** Opening Dataset records block **
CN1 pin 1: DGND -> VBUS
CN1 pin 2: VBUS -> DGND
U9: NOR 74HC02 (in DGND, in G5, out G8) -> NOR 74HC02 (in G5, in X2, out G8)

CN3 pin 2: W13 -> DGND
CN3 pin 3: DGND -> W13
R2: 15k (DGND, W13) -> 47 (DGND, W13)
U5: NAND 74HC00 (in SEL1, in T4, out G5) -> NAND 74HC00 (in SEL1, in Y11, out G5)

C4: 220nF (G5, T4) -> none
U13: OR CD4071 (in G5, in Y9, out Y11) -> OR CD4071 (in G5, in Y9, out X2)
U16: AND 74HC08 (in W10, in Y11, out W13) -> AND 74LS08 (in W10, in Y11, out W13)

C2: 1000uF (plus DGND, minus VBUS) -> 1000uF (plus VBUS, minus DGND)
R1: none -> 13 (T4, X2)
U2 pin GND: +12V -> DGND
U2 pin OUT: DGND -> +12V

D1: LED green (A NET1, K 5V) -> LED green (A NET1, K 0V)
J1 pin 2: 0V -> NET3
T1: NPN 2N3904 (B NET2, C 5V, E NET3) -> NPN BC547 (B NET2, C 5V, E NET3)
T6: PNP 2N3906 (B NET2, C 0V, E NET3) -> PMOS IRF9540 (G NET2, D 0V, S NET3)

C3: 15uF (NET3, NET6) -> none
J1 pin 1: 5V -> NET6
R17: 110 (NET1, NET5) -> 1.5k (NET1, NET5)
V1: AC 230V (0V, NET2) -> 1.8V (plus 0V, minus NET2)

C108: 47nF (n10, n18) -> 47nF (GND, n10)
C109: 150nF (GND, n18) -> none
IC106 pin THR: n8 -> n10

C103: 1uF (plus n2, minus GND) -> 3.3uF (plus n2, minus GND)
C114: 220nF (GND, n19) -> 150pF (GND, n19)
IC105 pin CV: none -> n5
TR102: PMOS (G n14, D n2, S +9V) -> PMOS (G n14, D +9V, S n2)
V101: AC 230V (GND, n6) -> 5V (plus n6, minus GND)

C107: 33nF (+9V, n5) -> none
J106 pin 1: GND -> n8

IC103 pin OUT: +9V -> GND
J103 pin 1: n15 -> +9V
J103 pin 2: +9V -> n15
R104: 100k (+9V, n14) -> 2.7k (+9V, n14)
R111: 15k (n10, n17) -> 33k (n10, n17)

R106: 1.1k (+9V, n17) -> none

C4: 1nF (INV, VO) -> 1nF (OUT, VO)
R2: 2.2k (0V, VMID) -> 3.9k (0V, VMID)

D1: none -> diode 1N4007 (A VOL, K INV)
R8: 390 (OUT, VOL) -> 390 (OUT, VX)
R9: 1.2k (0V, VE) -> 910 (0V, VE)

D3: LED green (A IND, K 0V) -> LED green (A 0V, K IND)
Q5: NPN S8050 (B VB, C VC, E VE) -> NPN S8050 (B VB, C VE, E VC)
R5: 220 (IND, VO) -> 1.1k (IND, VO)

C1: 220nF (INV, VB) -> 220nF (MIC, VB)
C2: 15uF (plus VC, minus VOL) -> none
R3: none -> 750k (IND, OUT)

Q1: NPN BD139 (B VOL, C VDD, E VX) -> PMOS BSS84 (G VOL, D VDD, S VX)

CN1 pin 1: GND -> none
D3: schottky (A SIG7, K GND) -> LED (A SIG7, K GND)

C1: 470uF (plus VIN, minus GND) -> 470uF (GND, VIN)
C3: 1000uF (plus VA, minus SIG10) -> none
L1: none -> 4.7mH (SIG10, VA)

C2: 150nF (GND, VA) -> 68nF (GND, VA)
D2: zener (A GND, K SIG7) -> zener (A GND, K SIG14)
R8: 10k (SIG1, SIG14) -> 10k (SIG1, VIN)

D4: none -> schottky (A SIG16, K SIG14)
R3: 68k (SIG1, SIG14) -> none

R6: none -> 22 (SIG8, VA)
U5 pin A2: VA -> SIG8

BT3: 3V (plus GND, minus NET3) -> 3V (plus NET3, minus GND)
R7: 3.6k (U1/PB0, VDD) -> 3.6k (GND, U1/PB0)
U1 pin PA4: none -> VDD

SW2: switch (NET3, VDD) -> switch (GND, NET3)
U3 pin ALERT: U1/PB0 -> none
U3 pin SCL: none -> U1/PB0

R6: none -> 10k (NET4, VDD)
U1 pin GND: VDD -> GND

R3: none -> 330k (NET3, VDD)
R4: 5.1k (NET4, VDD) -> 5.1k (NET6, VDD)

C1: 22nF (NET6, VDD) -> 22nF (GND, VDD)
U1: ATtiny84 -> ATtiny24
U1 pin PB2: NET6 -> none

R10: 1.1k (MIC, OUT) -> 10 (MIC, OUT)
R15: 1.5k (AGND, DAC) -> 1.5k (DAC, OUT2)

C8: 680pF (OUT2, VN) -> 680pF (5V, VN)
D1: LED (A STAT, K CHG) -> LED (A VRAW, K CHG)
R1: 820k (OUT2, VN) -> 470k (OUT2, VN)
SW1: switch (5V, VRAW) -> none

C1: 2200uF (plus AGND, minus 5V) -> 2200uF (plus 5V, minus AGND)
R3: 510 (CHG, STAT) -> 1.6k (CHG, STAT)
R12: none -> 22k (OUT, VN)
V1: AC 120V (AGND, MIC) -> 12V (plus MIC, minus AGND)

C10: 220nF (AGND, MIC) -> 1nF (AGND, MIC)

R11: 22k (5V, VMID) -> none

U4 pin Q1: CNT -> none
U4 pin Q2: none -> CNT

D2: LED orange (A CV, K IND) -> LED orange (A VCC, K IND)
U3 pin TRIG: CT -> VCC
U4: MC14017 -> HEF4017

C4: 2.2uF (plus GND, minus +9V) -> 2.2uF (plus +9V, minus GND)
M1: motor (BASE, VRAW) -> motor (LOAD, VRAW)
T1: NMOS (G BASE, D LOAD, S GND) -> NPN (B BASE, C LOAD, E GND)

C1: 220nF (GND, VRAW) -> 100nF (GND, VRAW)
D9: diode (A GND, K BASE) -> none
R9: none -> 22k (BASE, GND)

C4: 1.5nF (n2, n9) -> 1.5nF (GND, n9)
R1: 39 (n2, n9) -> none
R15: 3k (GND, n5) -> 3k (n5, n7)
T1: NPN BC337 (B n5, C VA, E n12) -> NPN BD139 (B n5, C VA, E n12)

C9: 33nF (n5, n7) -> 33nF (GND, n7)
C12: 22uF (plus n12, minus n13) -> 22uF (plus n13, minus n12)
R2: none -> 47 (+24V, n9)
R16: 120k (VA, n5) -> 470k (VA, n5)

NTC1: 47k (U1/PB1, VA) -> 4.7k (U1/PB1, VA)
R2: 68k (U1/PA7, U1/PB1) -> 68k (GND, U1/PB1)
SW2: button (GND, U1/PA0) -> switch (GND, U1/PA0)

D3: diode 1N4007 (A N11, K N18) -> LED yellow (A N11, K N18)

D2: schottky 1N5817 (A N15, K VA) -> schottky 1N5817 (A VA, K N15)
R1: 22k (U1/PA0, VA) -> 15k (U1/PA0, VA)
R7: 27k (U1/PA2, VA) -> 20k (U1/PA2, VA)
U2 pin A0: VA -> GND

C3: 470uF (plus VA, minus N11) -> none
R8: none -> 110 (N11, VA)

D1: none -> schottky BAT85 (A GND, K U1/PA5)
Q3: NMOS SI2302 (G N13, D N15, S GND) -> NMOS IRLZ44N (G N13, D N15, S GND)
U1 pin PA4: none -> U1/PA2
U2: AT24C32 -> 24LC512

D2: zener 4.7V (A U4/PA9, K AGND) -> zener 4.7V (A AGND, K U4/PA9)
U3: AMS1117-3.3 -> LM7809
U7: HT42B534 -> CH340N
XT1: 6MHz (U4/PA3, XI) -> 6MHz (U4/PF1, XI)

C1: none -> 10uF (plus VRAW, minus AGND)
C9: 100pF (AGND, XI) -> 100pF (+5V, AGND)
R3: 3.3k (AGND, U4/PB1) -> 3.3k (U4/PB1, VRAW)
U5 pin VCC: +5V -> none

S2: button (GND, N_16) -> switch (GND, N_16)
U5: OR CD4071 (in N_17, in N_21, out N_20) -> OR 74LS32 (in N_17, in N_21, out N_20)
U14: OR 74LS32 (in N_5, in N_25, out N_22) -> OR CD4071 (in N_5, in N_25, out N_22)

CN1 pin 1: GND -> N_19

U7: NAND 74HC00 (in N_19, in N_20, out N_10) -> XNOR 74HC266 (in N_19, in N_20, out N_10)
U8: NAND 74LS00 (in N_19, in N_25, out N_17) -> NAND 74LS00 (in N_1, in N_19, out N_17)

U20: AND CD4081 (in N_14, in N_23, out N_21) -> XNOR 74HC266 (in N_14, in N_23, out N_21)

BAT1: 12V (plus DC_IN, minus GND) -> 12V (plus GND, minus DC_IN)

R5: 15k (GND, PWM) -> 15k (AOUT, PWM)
** Closing Dataset records block **
• Exercise details
Transcribe the lines above between the line holding "J106 pin 1: GND -> n8" and the line holding "R2: 2.2k (0V, VMID) -> 3.9k (0V, VMID)", inclusive, exactly as they stand and with nothing added.

• Response to the exercise
J106 pin 1: GND -> n8

IC103 pin OUT: +9V -> GND
J103 pin 1: n15 -> +9V
J103 pin 2: +9V -> n15
R104: 100k (+9V, n14) -> 2.7k (+9V, n14)
R111: 15k (n10, n17) -> 33k (n10, n17)

R106: 1.1k (+9V, n17) -> none

C4: 1nF (INV, VO) -> 1nF (OUT, VO)
R2: 2.2k (0V, VMID) -> 3.9k (0V, VMID)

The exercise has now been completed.